Return the listing below exactly, with the pictures dropped.

━━━━

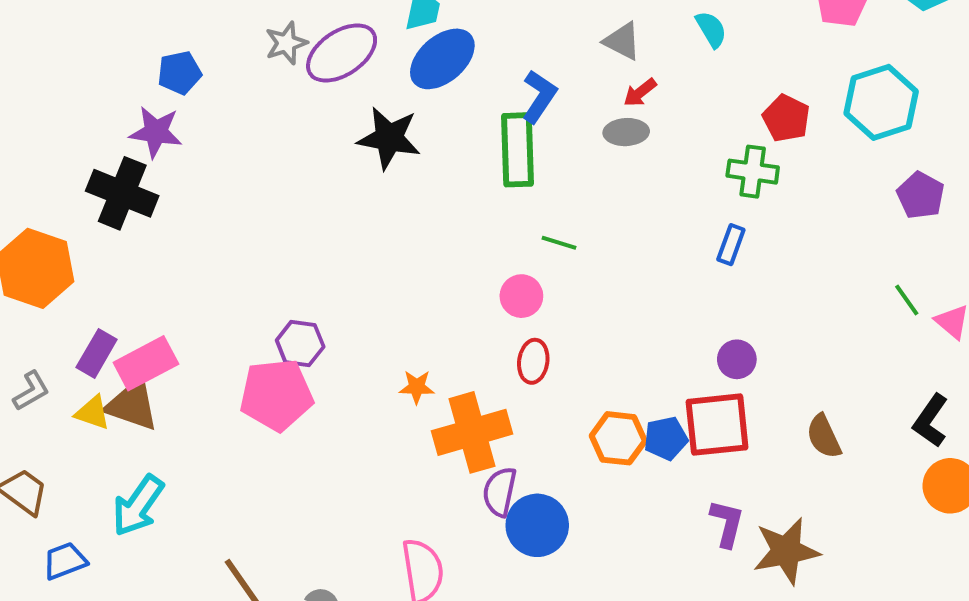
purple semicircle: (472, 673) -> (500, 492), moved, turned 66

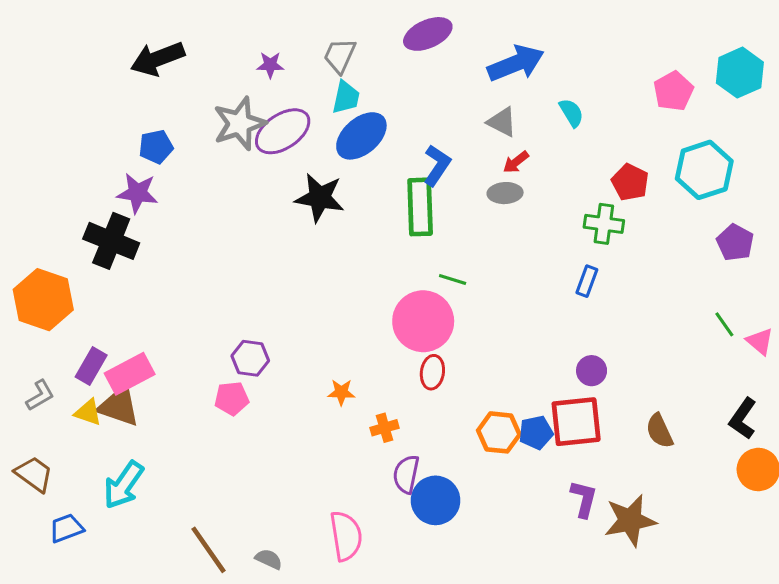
gray star: (286, 43) -> (239, 124), size x1.6
pink circle: (521, 296) -> (423, 321), size x1.8
pink pentagon: (276, 395) -> (232, 398), size x0.6
orange cross: (472, 432) -> (385, 428), size x0.5

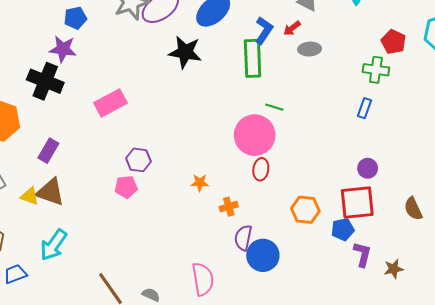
red arrow: (516, 162) -> (292, 28), moved
purple rectangle: (91, 366) -> (48, 151), moved
pink rectangle: (130, 374) -> (111, 103), moved
blue pentagon: (536, 432) -> (343, 229), moved
brown star: (630, 520) -> (394, 269), size x0.6

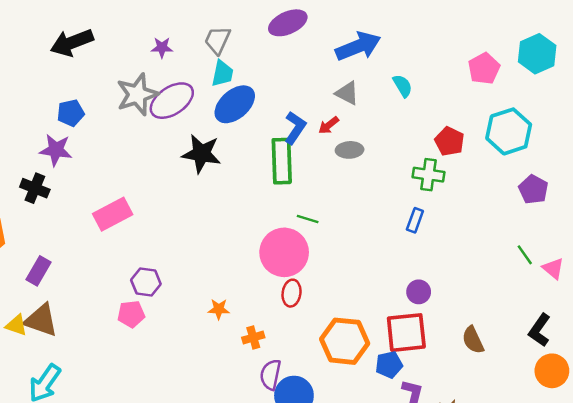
black cross: (45, 81) -> (35, 188), size x0.7
orange hexagon: (305, 210) -> (345, 341), size x1.4

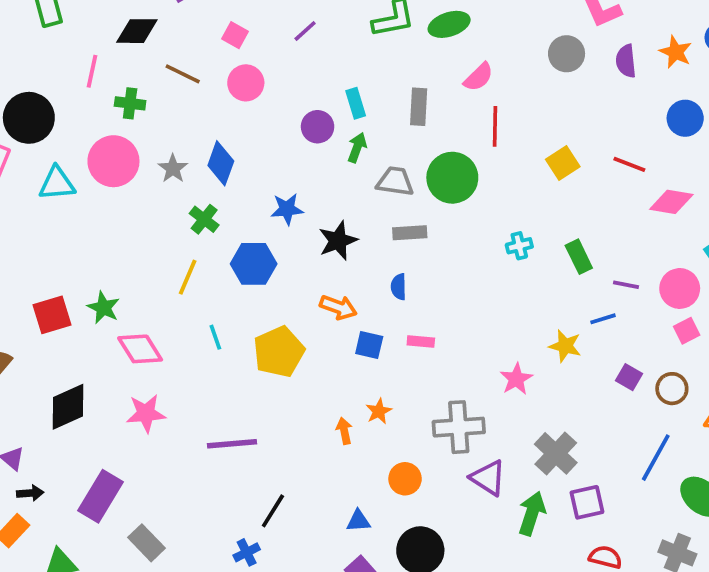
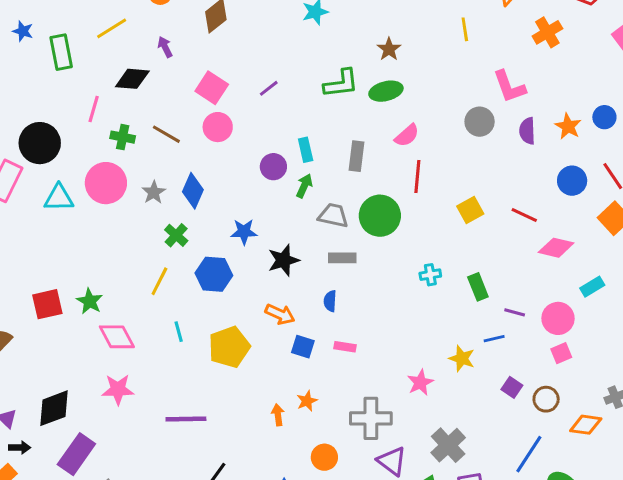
pink square: (235, 35) -> (212, 88), size x1.5
brown line: (183, 74) -> (166, 134), moved
black diamond: (68, 407) -> (54, 408), moved

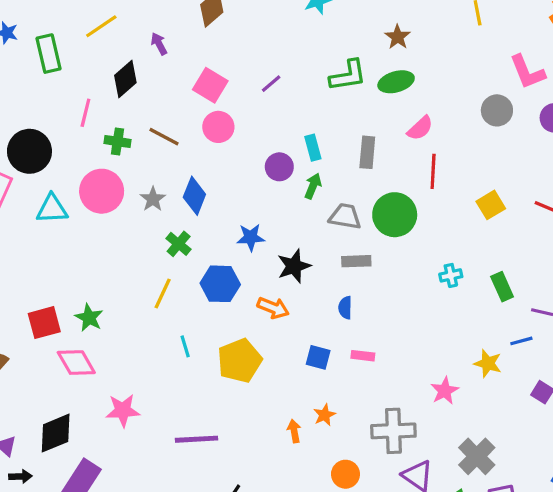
black diamond: (132, 79) -> (125, 79), turned -44
orange arrow: (280, 314) -> (273, 308), moved
pink diamond: (117, 337) -> (76, 363), moved

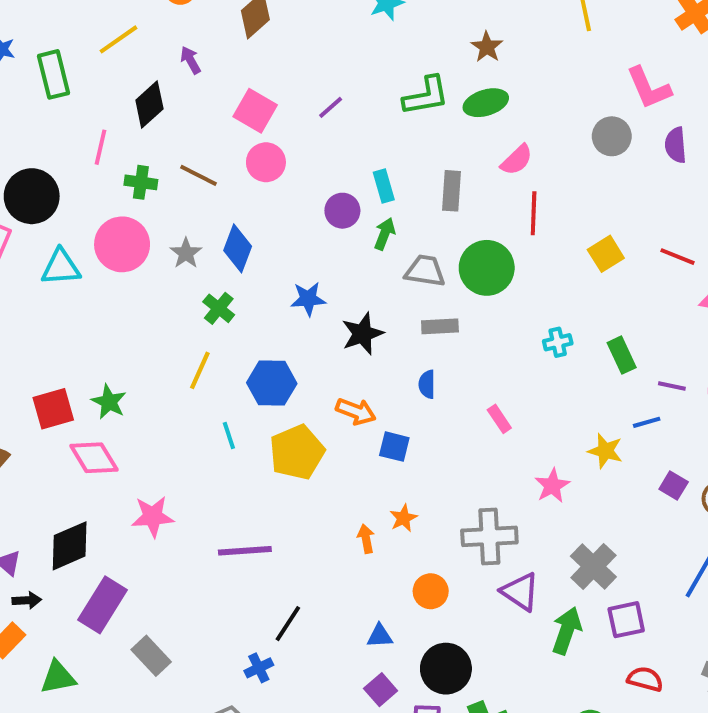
blue hexagon: (220, 284) -> (272, 383), moved
orange arrow: (273, 308) -> (356, 411), moved
pink rectangle: (363, 356) -> (499, 419), moved, turned 50

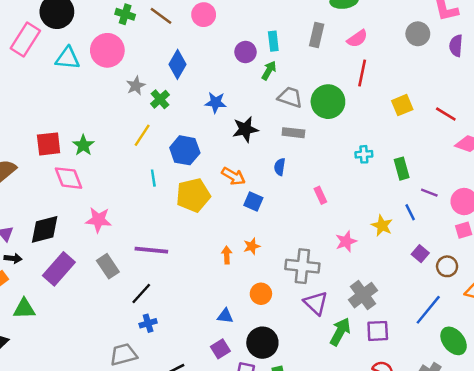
gray rectangle: (452, 191) -> (317, 35), moved
gray star: (186, 253) -> (136, 86), moved
blue line: (647, 422) -> (410, 212), turned 70
black line: (288, 624) -> (141, 294), moved
gray rectangle: (151, 656) -> (108, 266), moved

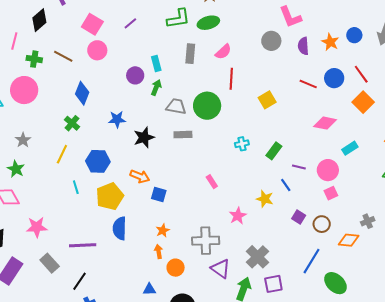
gray star: (136, 86) -> (23, 140), moved
red line: (446, 114) -> (308, 84), moved
blue semicircle: (280, 167) -> (120, 228), moved, size x1.6
green rectangle: (402, 169) -> (274, 151), turned 60
orange arrow: (227, 255) -> (159, 251), moved

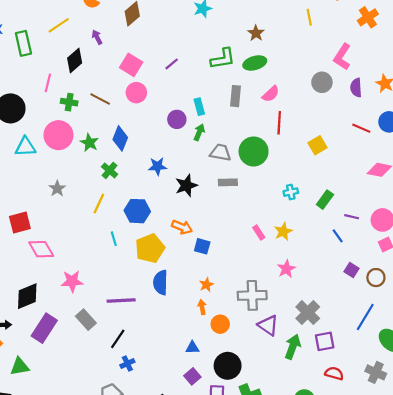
pink L-shape: (290, 17) -> (342, 57), turned 55
green star: (16, 169) -> (89, 143), moved
yellow star: (265, 199) -> (283, 232), moved, turned 30

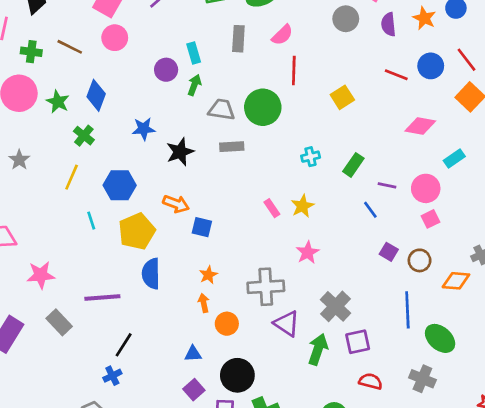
blue line: (365, 317) -> (407, 310), turned -32
black line: (118, 339) -> (124, 345), moved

━━━━

Written response >>
purple semicircle: (472, 673) -> (500, 492), moved, turned 66

gray star: (286, 43) -> (239, 124), size x1.6
pink circle: (521, 296) -> (423, 321), size x1.8
pink pentagon: (276, 395) -> (232, 398), size x0.6
orange cross: (472, 432) -> (385, 428), size x0.5

red arrow: (516, 162) -> (292, 28), moved
purple rectangle: (91, 366) -> (48, 151), moved
pink rectangle: (130, 374) -> (111, 103), moved
blue pentagon: (536, 432) -> (343, 229), moved
brown star: (630, 520) -> (394, 269), size x0.6

black cross: (45, 81) -> (35, 188), size x0.7
orange hexagon: (305, 210) -> (345, 341), size x1.4

pink square: (235, 35) -> (212, 88), size x1.5
brown line: (183, 74) -> (166, 134), moved
black diamond: (68, 407) -> (54, 408), moved

black diamond: (132, 79) -> (125, 79), turned -44
orange arrow: (280, 314) -> (273, 308), moved
pink diamond: (117, 337) -> (76, 363), moved

blue hexagon: (220, 284) -> (272, 383), moved
orange arrow: (273, 308) -> (356, 411), moved
pink rectangle: (363, 356) -> (499, 419), moved, turned 50

gray rectangle: (452, 191) -> (317, 35), moved
gray star: (186, 253) -> (136, 86), moved
blue line: (647, 422) -> (410, 212), turned 70
black line: (288, 624) -> (141, 294), moved
gray rectangle: (151, 656) -> (108, 266), moved

gray star: (136, 86) -> (23, 140), moved
red line: (446, 114) -> (308, 84), moved
blue semicircle: (280, 167) -> (120, 228), moved, size x1.6
green rectangle: (402, 169) -> (274, 151), turned 60
orange arrow: (227, 255) -> (159, 251), moved

pink L-shape: (290, 17) -> (342, 57), turned 55
green star: (16, 169) -> (89, 143), moved
yellow star: (265, 199) -> (283, 232), moved, turned 30

blue line: (365, 317) -> (407, 310), turned -32
black line: (118, 339) -> (124, 345), moved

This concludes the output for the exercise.